EXERCISE AIM: Report how many lines in the records carry the string "brown", and give no further text.

DATASET RECORDS:
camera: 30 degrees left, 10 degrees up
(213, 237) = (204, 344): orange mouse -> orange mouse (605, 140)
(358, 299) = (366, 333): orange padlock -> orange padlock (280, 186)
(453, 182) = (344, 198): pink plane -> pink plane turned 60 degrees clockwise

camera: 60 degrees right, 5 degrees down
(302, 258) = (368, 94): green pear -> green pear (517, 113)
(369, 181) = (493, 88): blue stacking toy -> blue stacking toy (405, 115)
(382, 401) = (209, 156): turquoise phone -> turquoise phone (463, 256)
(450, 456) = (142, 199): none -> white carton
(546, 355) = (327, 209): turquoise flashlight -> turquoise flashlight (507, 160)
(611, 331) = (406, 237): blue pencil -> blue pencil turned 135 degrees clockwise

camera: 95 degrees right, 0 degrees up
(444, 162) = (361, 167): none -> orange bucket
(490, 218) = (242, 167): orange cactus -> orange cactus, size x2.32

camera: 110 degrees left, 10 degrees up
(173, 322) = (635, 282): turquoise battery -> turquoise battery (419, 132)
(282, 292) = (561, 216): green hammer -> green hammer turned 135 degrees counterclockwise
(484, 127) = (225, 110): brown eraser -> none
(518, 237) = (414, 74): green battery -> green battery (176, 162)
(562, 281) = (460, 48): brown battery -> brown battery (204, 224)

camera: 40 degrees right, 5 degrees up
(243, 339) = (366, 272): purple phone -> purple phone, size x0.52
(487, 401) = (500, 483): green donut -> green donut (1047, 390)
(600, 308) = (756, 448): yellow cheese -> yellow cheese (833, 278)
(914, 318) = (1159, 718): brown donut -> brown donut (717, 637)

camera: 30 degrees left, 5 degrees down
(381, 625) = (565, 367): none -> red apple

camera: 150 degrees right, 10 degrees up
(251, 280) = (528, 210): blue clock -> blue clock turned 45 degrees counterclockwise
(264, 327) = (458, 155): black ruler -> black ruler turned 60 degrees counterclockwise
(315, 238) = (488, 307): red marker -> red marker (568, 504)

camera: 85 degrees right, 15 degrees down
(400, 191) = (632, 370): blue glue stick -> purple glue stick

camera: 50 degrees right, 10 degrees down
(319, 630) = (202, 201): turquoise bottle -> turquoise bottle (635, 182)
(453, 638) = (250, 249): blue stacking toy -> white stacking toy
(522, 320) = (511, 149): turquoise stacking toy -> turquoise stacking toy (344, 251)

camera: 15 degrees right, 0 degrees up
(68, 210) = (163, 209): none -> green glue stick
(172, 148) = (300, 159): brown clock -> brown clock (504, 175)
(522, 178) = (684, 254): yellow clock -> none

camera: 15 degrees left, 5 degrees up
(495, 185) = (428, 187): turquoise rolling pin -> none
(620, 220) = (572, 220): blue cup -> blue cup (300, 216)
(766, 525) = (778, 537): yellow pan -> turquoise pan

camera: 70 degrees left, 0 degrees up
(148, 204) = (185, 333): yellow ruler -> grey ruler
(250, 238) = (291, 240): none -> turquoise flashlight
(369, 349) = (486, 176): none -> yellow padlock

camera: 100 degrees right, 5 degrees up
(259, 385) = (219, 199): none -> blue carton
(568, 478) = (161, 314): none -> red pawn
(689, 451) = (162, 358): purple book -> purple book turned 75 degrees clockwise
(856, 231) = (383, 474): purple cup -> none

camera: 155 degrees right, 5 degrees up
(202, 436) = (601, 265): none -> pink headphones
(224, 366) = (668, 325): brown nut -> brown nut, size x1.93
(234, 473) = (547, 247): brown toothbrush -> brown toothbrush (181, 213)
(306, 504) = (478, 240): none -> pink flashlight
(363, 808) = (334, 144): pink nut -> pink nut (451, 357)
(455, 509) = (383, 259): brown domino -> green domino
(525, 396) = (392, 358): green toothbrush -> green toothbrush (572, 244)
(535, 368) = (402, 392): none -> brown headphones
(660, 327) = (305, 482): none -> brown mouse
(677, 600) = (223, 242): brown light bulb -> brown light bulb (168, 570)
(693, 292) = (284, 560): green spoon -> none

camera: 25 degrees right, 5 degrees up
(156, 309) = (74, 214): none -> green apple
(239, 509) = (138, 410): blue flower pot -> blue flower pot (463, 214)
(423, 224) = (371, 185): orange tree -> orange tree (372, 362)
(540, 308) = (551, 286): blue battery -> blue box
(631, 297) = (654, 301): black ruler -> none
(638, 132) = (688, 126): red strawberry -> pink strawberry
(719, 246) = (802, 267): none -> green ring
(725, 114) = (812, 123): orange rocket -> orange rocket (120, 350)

SOLUTION FOR THIS TASK: 10